WORK REQUEST:
Which lines in the listing below contain the word "cone"? Copy each one.

INFORMATION SHOWN:
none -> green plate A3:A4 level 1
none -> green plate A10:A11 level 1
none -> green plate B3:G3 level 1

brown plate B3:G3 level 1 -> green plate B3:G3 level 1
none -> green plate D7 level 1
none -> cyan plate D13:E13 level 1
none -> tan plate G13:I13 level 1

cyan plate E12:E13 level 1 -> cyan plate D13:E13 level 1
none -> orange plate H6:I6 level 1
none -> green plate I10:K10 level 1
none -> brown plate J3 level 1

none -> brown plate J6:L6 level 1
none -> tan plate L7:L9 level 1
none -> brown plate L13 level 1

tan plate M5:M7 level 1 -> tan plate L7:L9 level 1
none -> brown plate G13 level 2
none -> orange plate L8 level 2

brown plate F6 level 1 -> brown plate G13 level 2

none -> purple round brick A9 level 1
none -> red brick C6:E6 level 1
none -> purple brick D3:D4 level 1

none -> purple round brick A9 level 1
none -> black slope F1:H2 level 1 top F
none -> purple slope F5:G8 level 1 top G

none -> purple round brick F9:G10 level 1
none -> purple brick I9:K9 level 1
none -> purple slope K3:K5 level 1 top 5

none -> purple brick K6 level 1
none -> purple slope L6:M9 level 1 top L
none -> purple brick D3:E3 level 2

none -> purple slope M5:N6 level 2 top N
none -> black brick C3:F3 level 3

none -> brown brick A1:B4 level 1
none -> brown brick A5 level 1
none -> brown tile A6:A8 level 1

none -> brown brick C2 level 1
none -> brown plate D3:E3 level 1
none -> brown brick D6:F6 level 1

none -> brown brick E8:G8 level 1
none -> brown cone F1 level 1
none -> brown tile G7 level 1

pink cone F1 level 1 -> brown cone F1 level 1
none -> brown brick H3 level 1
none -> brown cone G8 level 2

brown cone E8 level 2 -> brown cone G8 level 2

PROBLEM SOLUTION:
none -> brown cone F1 level 1
pink cone F1 level 1 -> brown cone F1 level 1
none -> brown cone G8 level 2
brown cone E8 level 2 -> brown cone G8 level 2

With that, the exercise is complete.